All of the entries need to be repeated exactly. Leave nothing out.

| Provided data |

◆ ◆ ◆ ◆ ◆

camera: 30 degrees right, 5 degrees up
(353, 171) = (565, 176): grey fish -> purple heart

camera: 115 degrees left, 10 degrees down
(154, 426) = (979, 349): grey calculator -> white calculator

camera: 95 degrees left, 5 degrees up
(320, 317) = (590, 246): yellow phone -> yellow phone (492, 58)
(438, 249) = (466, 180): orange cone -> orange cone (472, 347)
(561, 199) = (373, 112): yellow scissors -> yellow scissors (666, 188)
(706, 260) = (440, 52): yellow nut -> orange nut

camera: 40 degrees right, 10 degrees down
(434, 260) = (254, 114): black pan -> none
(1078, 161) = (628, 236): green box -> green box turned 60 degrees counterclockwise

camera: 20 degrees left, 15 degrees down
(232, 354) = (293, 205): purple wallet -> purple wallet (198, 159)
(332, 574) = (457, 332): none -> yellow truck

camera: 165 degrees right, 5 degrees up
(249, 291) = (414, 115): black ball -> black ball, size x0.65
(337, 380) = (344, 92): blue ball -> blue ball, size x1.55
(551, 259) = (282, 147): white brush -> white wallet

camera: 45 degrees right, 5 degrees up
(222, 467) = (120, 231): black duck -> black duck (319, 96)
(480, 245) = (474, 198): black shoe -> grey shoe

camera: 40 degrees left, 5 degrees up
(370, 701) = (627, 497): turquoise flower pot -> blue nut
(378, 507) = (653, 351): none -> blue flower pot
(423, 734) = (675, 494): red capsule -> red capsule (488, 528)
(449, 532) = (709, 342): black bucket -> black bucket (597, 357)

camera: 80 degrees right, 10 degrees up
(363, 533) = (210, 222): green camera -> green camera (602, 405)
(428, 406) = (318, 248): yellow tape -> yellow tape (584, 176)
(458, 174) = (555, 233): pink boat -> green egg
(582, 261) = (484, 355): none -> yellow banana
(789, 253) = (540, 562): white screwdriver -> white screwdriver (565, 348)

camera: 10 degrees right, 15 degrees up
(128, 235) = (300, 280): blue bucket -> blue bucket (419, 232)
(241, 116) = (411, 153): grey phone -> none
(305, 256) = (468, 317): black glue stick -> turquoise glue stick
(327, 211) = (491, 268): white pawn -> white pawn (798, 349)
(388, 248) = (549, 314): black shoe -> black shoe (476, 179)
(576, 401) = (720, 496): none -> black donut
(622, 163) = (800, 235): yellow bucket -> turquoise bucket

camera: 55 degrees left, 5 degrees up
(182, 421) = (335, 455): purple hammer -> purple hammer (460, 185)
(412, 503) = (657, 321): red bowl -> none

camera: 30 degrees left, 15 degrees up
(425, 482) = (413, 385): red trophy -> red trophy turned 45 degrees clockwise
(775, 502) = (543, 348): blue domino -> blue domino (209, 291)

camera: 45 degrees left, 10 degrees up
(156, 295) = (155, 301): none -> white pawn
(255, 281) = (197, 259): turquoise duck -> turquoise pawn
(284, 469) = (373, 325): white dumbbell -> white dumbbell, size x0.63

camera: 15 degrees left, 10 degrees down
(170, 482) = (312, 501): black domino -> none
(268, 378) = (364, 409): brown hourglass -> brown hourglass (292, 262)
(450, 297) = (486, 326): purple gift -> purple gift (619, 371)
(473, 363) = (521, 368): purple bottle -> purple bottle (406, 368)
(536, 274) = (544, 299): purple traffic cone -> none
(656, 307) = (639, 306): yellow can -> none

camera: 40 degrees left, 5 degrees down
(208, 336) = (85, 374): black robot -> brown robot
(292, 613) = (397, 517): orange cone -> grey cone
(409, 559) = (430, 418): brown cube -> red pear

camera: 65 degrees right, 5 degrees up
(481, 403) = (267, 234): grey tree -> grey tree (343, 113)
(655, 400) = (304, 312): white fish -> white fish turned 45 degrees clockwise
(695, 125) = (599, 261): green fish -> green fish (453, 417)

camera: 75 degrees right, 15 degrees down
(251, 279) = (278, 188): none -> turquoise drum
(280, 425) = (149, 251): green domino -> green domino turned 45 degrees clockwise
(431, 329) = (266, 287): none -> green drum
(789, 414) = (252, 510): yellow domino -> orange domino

◆ ◆ ◆ ◆ ◆

| Reply to the task |
camera: 30 degrees right, 5 degrees up
(353, 171) = (565, 176): grey fish -> purple heart

camera: 115 degrees left, 10 degrees down
(154, 426) = (979, 349): grey calculator -> white calculator

camera: 95 degrees left, 5 degrees up
(320, 317) = (590, 246): yellow phone -> yellow phone (492, 58)
(438, 249) = (466, 180): orange cone -> orange cone (472, 347)
(561, 199) = (373, 112): yellow scissors -> yellow scissors (666, 188)
(706, 260) = (440, 52): yellow nut -> orange nut

camera: 40 degrees right, 10 degrees down
(434, 260) = (254, 114): black pan -> none
(1078, 161) = (628, 236): green box -> green box turned 60 degrees counterclockwise

camera: 20 degrees left, 15 degrees down
(232, 354) = (293, 205): purple wallet -> purple wallet (198, 159)
(332, 574) = (457, 332): none -> yellow truck

camera: 165 degrees right, 5 degrees up
(249, 291) = (414, 115): black ball -> black ball, size x0.65
(337, 380) = (344, 92): blue ball -> blue ball, size x1.55
(551, 259) = (282, 147): white brush -> white wallet

camera: 45 degrees right, 5 degrees up
(222, 467) = (120, 231): black duck -> black duck (319, 96)
(480, 245) = (474, 198): black shoe -> grey shoe

camera: 40 degrees left, 5 degrees up
(370, 701) = (627, 497): turquoise flower pot -> blue nut
(378, 507) = (653, 351): none -> blue flower pot
(423, 734) = (675, 494): red capsule -> red capsule (488, 528)
(449, 532) = (709, 342): black bucket -> black bucket (597, 357)

camera: 80 degrees right, 10 degrees up
(363, 533) = (210, 222): green camera -> green camera (602, 405)
(428, 406) = (318, 248): yellow tape -> yellow tape (584, 176)
(458, 174) = (555, 233): pink boat -> green egg
(582, 261) = (484, 355): none -> yellow banana
(789, 253) = (540, 562): white screwdriver -> white screwdriver (565, 348)

camera: 10 degrees right, 15 degrees up
(128, 235) = (300, 280): blue bucket -> blue bucket (419, 232)
(241, 116) = (411, 153): grey phone -> none
(305, 256) = (468, 317): black glue stick -> turquoise glue stick
(327, 211) = (491, 268): white pawn -> white pawn (798, 349)
(388, 248) = (549, 314): black shoe -> black shoe (476, 179)
(576, 401) = (720, 496): none -> black donut
(622, 163) = (800, 235): yellow bucket -> turquoise bucket

camera: 55 degrees left, 5 degrees up
(182, 421) = (335, 455): purple hammer -> purple hammer (460, 185)
(412, 503) = (657, 321): red bowl -> none

camera: 30 degrees left, 15 degrees up
(425, 482) = (413, 385): red trophy -> red trophy turned 45 degrees clockwise
(775, 502) = (543, 348): blue domino -> blue domino (209, 291)

camera: 45 degrees left, 10 degrees up
(156, 295) = (155, 301): none -> white pawn
(255, 281) = (197, 259): turquoise duck -> turquoise pawn
(284, 469) = (373, 325): white dumbbell -> white dumbbell, size x0.63

camera: 15 degrees left, 10 degrees down
(170, 482) = (312, 501): black domino -> none
(268, 378) = (364, 409): brown hourglass -> brown hourglass (292, 262)
(450, 297) = (486, 326): purple gift -> purple gift (619, 371)
(473, 363) = (521, 368): purple bottle -> purple bottle (406, 368)
(536, 274) = (544, 299): purple traffic cone -> none
(656, 307) = (639, 306): yellow can -> none

camera: 40 degrees left, 5 degrees down
(208, 336) = (85, 374): black robot -> brown robot
(292, 613) = (397, 517): orange cone -> grey cone
(409, 559) = (430, 418): brown cube -> red pear

camera: 65 degrees right, 5 degrees up
(481, 403) = (267, 234): grey tree -> grey tree (343, 113)
(655, 400) = (304, 312): white fish -> white fish turned 45 degrees clockwise
(695, 125) = (599, 261): green fish -> green fish (453, 417)

camera: 75 degrees right, 15 degrees down
(251, 279) = (278, 188): none -> turquoise drum
(280, 425) = (149, 251): green domino -> green domino turned 45 degrees clockwise
(431, 329) = (266, 287): none -> green drum
(789, 414) = (252, 510): yellow domino -> orange domino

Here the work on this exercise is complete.